== DATA SECTION ==

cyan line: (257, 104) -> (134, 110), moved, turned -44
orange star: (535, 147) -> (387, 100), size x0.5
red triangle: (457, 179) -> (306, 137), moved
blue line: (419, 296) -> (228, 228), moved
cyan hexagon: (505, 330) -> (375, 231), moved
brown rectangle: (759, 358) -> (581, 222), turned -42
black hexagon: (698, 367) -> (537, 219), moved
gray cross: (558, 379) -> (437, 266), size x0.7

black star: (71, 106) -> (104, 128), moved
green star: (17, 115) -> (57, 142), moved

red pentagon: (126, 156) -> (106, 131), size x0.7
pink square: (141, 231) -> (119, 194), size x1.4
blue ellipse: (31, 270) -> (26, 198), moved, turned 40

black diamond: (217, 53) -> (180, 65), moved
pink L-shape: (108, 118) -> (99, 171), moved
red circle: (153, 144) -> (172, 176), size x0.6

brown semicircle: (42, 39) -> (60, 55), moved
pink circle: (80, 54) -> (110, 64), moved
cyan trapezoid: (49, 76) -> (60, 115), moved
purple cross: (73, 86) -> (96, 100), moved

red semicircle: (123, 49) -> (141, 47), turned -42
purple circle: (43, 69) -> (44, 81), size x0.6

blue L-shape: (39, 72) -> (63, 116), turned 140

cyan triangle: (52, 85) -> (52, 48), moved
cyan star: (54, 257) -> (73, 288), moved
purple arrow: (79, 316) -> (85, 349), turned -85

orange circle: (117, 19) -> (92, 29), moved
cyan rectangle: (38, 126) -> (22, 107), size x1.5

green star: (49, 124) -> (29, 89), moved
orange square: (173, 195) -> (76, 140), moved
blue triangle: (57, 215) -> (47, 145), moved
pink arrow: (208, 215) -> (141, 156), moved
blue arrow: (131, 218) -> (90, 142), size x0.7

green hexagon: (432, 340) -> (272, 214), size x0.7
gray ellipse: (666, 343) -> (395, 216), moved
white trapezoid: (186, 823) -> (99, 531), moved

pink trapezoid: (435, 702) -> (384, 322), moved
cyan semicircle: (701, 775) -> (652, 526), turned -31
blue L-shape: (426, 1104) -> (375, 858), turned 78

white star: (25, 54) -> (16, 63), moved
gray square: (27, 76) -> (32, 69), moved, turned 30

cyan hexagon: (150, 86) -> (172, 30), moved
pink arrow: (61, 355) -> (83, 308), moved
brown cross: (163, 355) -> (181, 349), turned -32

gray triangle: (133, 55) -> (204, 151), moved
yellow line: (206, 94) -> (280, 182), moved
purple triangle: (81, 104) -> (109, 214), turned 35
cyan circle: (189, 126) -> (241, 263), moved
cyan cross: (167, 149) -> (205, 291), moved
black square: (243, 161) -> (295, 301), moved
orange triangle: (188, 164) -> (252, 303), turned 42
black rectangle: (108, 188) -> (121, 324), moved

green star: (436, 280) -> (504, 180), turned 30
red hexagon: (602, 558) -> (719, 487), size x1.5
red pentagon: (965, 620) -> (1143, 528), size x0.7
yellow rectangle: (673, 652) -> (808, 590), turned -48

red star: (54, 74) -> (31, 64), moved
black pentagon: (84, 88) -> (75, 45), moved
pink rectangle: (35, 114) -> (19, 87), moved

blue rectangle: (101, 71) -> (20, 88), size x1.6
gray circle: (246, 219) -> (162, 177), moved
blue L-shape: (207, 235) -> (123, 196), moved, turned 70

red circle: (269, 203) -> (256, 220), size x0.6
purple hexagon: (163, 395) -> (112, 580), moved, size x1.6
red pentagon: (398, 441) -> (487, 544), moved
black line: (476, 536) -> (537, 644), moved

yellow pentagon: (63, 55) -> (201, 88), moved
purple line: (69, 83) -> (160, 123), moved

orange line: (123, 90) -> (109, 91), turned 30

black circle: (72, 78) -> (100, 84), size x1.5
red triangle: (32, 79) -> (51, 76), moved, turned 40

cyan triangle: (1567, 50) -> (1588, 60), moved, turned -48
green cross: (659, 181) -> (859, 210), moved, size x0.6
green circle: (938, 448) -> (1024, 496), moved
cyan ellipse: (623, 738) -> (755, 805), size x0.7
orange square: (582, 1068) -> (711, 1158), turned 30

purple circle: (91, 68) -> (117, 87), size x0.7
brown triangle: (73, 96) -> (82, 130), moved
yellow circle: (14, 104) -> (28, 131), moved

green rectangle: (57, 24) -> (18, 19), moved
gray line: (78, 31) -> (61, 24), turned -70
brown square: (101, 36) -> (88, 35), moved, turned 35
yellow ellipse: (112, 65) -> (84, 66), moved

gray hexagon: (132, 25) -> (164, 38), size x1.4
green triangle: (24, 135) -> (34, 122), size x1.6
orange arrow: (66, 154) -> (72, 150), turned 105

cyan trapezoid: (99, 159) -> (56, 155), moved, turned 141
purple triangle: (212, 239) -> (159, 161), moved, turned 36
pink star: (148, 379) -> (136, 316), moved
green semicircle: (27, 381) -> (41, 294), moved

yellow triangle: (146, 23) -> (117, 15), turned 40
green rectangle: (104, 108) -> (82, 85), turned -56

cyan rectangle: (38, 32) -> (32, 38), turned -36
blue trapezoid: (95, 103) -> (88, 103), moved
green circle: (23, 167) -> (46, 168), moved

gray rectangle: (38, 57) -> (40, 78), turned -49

== ACTION ITEM ==
Write down exactly the span of lines above from the one containing "cyan rectangle: (38, 126)" to the one containing "blue arrow: (131, 218)", both ends included.

== REPLY ==
cyan rectangle: (38, 126) -> (22, 107), size x1.5

green star: (49, 124) -> (29, 89), moved
orange square: (173, 195) -> (76, 140), moved
blue triangle: (57, 215) -> (47, 145), moved
pink arrow: (208, 215) -> (141, 156), moved
blue arrow: (131, 218) -> (90, 142), size x0.7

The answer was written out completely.